◆ Task directions ◆
Retype the whole listing below, character for character.

◆ Extracted data ◆
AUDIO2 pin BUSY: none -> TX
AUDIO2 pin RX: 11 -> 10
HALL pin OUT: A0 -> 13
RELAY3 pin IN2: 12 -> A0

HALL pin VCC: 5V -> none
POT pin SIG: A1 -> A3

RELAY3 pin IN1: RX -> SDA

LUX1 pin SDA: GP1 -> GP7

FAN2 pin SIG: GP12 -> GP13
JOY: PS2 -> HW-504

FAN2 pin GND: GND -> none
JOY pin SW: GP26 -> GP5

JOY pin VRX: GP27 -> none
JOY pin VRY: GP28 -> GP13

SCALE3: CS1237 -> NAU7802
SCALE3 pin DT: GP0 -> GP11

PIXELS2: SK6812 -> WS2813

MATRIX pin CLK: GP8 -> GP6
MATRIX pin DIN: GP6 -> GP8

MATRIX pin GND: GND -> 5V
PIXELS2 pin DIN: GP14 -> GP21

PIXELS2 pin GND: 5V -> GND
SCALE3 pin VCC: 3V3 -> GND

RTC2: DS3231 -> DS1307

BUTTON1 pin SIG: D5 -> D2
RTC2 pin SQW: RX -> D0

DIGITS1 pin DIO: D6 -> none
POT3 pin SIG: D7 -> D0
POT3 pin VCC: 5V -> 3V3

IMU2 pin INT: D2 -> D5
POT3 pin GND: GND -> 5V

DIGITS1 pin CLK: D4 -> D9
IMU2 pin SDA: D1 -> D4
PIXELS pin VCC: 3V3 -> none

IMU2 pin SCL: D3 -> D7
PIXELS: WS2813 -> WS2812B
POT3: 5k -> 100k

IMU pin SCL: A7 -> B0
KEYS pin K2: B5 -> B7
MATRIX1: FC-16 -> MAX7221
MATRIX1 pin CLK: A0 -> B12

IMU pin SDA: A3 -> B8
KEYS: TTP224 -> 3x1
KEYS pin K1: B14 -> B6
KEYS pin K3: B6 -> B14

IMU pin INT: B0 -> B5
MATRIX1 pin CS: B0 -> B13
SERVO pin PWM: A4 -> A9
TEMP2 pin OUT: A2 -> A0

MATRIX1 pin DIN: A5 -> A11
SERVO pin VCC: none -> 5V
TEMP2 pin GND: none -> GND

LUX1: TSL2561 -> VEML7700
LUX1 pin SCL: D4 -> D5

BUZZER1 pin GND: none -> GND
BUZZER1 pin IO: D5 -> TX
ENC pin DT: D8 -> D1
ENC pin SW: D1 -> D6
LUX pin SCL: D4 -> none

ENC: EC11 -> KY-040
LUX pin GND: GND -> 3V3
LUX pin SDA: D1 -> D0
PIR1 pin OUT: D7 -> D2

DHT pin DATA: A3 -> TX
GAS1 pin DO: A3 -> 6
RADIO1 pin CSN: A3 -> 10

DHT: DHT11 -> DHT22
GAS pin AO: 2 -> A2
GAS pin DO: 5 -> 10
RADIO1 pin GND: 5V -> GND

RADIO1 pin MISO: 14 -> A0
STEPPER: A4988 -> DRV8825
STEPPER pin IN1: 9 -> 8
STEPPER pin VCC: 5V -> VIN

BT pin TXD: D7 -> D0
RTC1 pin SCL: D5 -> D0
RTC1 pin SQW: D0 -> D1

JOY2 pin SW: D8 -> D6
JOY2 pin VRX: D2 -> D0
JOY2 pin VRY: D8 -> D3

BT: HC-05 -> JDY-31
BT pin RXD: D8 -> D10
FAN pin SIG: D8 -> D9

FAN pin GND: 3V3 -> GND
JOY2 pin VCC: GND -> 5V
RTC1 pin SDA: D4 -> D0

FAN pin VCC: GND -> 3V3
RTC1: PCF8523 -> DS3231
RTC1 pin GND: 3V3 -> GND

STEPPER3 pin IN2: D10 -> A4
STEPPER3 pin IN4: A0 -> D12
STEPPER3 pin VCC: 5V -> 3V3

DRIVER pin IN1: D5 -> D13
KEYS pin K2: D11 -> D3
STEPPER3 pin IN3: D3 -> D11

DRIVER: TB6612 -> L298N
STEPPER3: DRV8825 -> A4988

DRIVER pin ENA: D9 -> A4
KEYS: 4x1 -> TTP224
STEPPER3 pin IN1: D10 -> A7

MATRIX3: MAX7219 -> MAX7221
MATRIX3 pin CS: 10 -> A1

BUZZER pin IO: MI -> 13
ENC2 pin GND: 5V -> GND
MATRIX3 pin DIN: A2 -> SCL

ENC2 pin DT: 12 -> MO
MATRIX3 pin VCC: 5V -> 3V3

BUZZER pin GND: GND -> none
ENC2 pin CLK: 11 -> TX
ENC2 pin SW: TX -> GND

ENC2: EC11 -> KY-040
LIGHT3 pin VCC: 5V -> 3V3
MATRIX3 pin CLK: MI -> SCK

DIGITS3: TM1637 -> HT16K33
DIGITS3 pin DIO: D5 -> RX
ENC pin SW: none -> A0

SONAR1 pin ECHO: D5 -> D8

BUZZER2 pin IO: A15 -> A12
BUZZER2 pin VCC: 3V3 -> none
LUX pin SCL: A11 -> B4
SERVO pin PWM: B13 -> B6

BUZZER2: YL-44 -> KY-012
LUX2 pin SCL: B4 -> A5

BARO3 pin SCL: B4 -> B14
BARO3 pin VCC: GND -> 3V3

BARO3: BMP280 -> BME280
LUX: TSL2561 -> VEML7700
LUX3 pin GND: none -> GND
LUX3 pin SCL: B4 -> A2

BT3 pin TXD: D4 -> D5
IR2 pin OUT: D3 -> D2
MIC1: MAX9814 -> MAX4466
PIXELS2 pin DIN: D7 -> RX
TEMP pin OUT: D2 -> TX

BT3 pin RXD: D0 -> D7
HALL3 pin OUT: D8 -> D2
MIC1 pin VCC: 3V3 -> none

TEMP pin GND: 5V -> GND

◆ Written answer ◆
AUDIO2 pin BUSY: none -> TX
AUDIO2 pin RX: 11 -> 10
HALL pin OUT: A0 -> 13
RELAY3 pin IN2: 12 -> A0

HALL pin VCC: 5V -> none
POT pin SIG: A1 -> A3

RELAY3 pin IN1: RX -> SDA

LUX1 pin SDA: GP1 -> GP7

FAN2 pin SIG: GP12 -> GP13
JOY: PS2 -> HW-504

FAN2 pin GND: GND -> none
JOY pin SW: GP26 -> GP5

JOY pin VRX: GP27 -> none
JOY pin VRY: GP28 -> GP13

SCALE3: CS1237 -> NAU7802
SCALE3 pin DT: GP0 -> GP11

PIXELS2: SK6812 -> WS2813

MATRIX pin CLK: GP8 -> GP6
MATRIX pin DIN: GP6 -> GP8

MATRIX pin GND: GND -> 5V
PIXELS2 pin DIN: GP14 -> GP21

PIXELS2 pin GND: 5V -> GND
SCALE3 pin VCC: 3V3 -> GND

RTC2: DS3231 -> DS1307

BUTTON1 pin SIG: D5 -> D2
RTC2 pin SQW: RX -> D0

DIGITS1 pin DIO: D6 -> none
POT3 pin SIG: D7 -> D0
POT3 pin VCC: 5V -> 3V3

IMU2 pin INT: D2 -> D5
POT3 pin GND: GND -> 5V

DIGITS1 pin CLK: D4 -> D9
IMU2 pin SDA: D1 -> D4
PIXELS pin VCC: 3V3 -> none

IMU2 pin SCL: D3 -> D7
PIXELS: WS2813 -> WS2812B
POT3: 5k -> 100k

IMU pin SCL: A7 -> B0
KEYS pin K2: B5 -> B7
MATRIX1: FC-16 -> MAX7221
MATRIX1 pin CLK: A0 -> B12

IMU pin SDA: A3 -> B8
KEYS: TTP224 -> 3x1
KEYS pin K1: B14 -> B6
KEYS pin K3: B6 -> B14

IMU pin INT: B0 -> B5
MATRIX1 pin CS: B0 -> B13
SERVO pin PWM: A4 -> A9
TEMP2 pin OUT: A2 -> A0

MATRIX1 pin DIN: A5 -> A11
SERVO pin VCC: none -> 5V
TEMP2 pin GND: none -> GND

LUX1: TSL2561 -> VEML7700
LUX1 pin SCL: D4 -> D5

BUZZER1 pin GND: none -> GND
BUZZER1 pin IO: D5 -> TX
ENC pin DT: D8 -> D1
ENC pin SW: D1 -> D6
LUX pin SCL: D4 -> none

ENC: EC11 -> KY-040
LUX pin GND: GND -> 3V3
LUX pin SDA: D1 -> D0
PIR1 pin OUT: D7 -> D2

DHT pin DATA: A3 -> TX
GAS1 pin DO: A3 -> 6
RADIO1 pin CSN: A3 -> 10

DHT: DHT11 -> DHT22
GAS pin AO: 2 -> A2
GAS pin DO: 5 -> 10
RADIO1 pin GND: 5V -> GND

RADIO1 pin MISO: 14 -> A0
STEPPER: A4988 -> DRV8825
STEPPER pin IN1: 9 -> 8
STEPPER pin VCC: 5V -> VIN

BT pin TXD: D7 -> D0
RTC1 pin SCL: D5 -> D0
RTC1 pin SQW: D0 -> D1

JOY2 pin SW: D8 -> D6
JOY2 pin VRX: D2 -> D0
JOY2 pin VRY: D8 -> D3

BT: HC-05 -> JDY-31
BT pin RXD: D8 -> D10
FAN pin SIG: D8 -> D9

FAN pin GND: 3V3 -> GND
JOY2 pin VCC: GND -> 5V
RTC1 pin SDA: D4 -> D0

FAN pin VCC: GND -> 3V3
RTC1: PCF8523 -> DS3231
RTC1 pin GND: 3V3 -> GND

STEPPER3 pin IN2: D10 -> A4
STEPPER3 pin IN4: A0 -> D12
STEPPER3 pin VCC: 5V -> 3V3

DRIVER pin IN1: D5 -> D13
KEYS pin K2: D11 -> D3
STEPPER3 pin IN3: D3 -> D11

DRIVER: TB6612 -> L298N
STEPPER3: DRV8825 -> A4988

DRIVER pin ENA: D9 -> A4
KEYS: 4x1 -> TTP224
STEPPER3 pin IN1: D10 -> A7

MATRIX3: MAX7219 -> MAX7221
MATRIX3 pin CS: 10 -> A1

BUZZER pin IO: MI -> 13
ENC2 pin GND: 5V -> GND
MATRIX3 pin DIN: A2 -> SCL

ENC2 pin DT: 12 -> MO
MATRIX3 pin VCC: 5V -> 3V3

BUZZER pin GND: GND -> none
ENC2 pin CLK: 11 -> TX
ENC2 pin SW: TX -> GND

ENC2: EC11 -> KY-040
LIGHT3 pin VCC: 5V -> 3V3
MATRIX3 pin CLK: MI -> SCK

DIGITS3: TM1637 -> HT16K33
DIGITS3 pin DIO: D5 -> RX
ENC pin SW: none -> A0

SONAR1 pin ECHO: D5 -> D8

BUZZER2 pin IO: A15 -> A12
BUZZER2 pin VCC: 3V3 -> none
LUX pin SCL: A11 -> B4
SERVO pin PWM: B13 -> B6

BUZZER2: YL-44 -> KY-012
LUX2 pin SCL: B4 -> A5

BARO3 pin SCL: B4 -> B14
BARO3 pin VCC: GND -> 3V3

BARO3: BMP280 -> BME280
LUX: TSL2561 -> VEML7700
LUX3 pin GND: none -> GND
LUX3 pin SCL: B4 -> A2

BT3 pin TXD: D4 -> D5
IR2 pin OUT: D3 -> D2
MIC1: MAX9814 -> MAX4466
PIXELS2 pin DIN: D7 -> RX
TEMP pin OUT: D2 -> TX

BT3 pin RXD: D0 -> D7
HALL3 pin OUT: D8 -> D2
MIC1 pin VCC: 3V3 -> none

TEMP pin GND: 5V -> GND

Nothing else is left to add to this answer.